▶ **Aim of the exercise**
Copy out all of the rows below, replacing "pink" with "magenta" wherever it occurs and changing nothing else.

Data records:
>> BEGIN

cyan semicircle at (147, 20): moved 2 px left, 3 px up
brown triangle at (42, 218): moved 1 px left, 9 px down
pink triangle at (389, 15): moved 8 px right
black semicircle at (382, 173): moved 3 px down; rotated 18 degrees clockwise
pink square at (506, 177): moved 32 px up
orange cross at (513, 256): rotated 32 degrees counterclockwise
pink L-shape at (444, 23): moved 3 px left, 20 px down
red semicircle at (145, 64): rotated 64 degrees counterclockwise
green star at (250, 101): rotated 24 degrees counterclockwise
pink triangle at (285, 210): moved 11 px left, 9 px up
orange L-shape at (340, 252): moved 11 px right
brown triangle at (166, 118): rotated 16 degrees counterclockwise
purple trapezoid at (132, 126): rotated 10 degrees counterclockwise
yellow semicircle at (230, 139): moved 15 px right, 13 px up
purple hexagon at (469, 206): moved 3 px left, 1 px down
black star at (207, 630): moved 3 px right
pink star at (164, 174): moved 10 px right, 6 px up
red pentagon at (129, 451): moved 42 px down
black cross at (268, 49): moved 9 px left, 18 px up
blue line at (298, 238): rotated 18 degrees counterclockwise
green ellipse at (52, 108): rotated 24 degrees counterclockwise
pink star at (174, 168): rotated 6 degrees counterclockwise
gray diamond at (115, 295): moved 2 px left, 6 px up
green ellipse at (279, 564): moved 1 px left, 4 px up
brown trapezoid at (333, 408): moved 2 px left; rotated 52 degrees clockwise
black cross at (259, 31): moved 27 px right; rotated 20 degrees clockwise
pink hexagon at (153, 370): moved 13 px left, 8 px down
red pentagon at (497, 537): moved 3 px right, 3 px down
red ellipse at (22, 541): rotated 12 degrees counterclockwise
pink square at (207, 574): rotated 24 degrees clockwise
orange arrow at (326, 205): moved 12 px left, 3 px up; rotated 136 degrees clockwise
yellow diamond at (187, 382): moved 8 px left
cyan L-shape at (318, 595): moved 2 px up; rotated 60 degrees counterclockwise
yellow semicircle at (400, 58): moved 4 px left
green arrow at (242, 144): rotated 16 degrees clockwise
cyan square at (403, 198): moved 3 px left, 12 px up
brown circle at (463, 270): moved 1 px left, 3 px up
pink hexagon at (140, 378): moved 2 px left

>> END

▶ **Solved exercise**
cyan semicircle at (147, 20): moved 2 px left, 3 px up
brown triangle at (42, 218): moved 1 px left, 9 px down
magenta triangle at (389, 15): moved 8 px right
black semicircle at (382, 173): moved 3 px down; rotated 18 degrees clockwise
magenta square at (506, 177): moved 32 px up
orange cross at (513, 256): rotated 32 degrees counterclockwise
magenta L-shape at (444, 23): moved 3 px left, 20 px down
red semicircle at (145, 64): rotated 64 degrees counterclockwise
green star at (250, 101): rotated 24 degrees counterclockwise
magenta triangle at (285, 210): moved 11 px left, 9 px up
orange L-shape at (340, 252): moved 11 px right
brown triangle at (166, 118): rotated 16 degrees counterclockwise
purple trapezoid at (132, 126): rotated 10 degrees counterclockwise
yellow semicircle at (230, 139): moved 15 px right, 13 px up
purple hexagon at (469, 206): moved 3 px left, 1 px down
black star at (207, 630): moved 3 px right
magenta star at (164, 174): moved 10 px right, 6 px up
red pentagon at (129, 451): moved 42 px down
black cross at (268, 49): moved 9 px left, 18 px up
blue line at (298, 238): rotated 18 degrees counterclockwise
green ellipse at (52, 108): rotated 24 degrees counterclockwise
magenta star at (174, 168): rotated 6 degrees counterclockwise
gray diamond at (115, 295): moved 2 px left, 6 px up
green ellipse at (279, 564): moved 1 px left, 4 px up
brown trapezoid at (333, 408): moved 2 px left; rotated 52 degrees clockwise
black cross at (259, 31): moved 27 px right; rotated 20 degrees clockwise
magenta hexagon at (153, 370): moved 13 px left, 8 px down
red pentagon at (497, 537): moved 3 px right, 3 px down
red ellipse at (22, 541): rotated 12 degrees counterclockwise
magenta square at (207, 574): rotated 24 degrees clockwise
orange arrow at (326, 205): moved 12 px left, 3 px up; rotated 136 degrees clockwise
yellow diamond at (187, 382): moved 8 px left
cyan L-shape at (318, 595): moved 2 px up; rotated 60 degrees counterclockwise
yellow semicircle at (400, 58): moved 4 px left
green arrow at (242, 144): rotated 16 degrees clockwise
cyan square at (403, 198): moved 3 px left, 12 px up
brown circle at (463, 270): moved 1 px left, 3 px up
magenta hexagon at (140, 378): moved 2 px left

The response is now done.